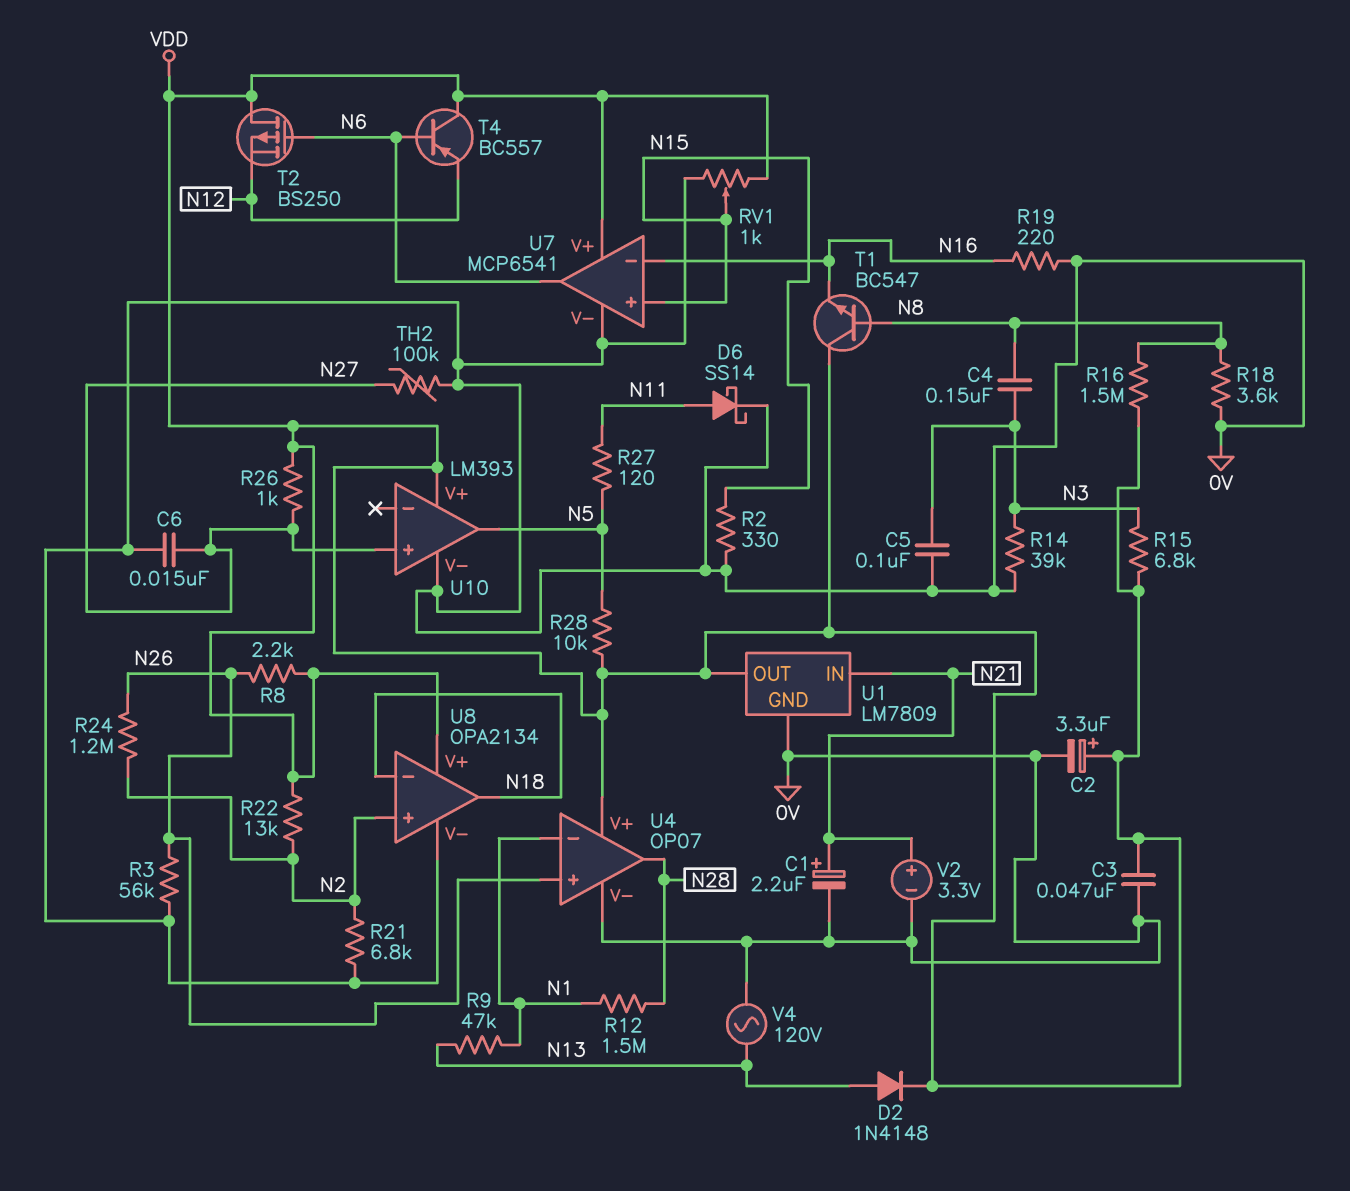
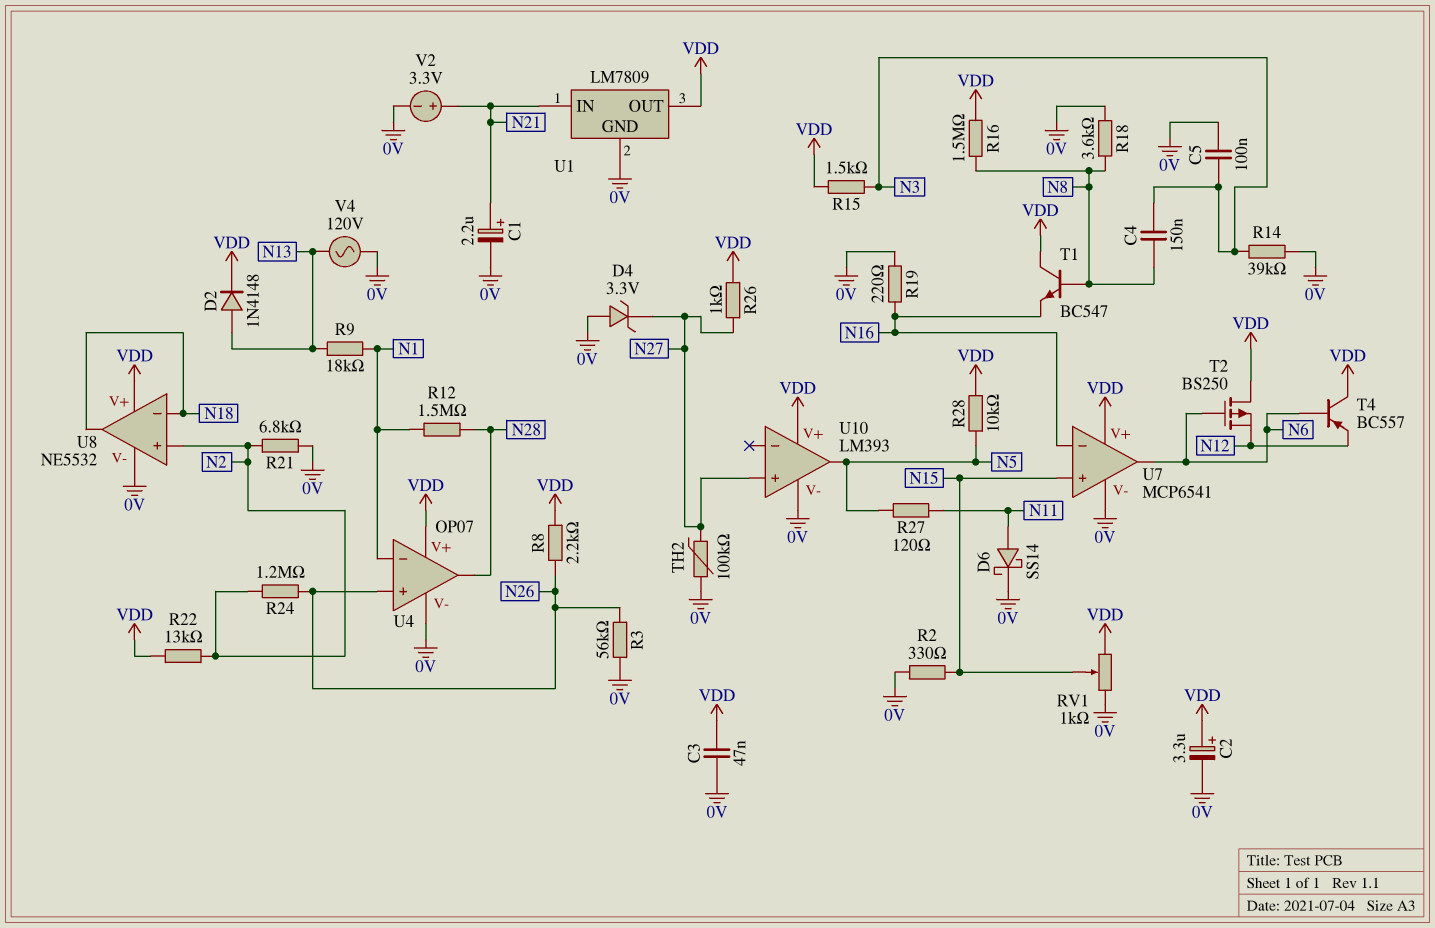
C6: 15nF (0V, N27) -> none
D4: none -> zener 3.3V (A 0V, K N27)
R9: 47k (N1, N13) -> 18k (N1, N13)
R15: 6.8k (N3, VDD) -> 1.5k (N3, VDD)
U8: OPA2134 -> NE5532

◆ **WHAT YOU HAVE TO DO**
Give the data back exactly, omitting all pictures.

◆ **WRITTEN ANSWER**
C6: 15nF (0V, N27) -> none
D4: none -> zener 3.3V (A 0V, K N27)
R9: 47k (N1, N13) -> 18k (N1, N13)
R15: 6.8k (N3, VDD) -> 1.5k (N3, VDD)
U8: OPA2134 -> NE5532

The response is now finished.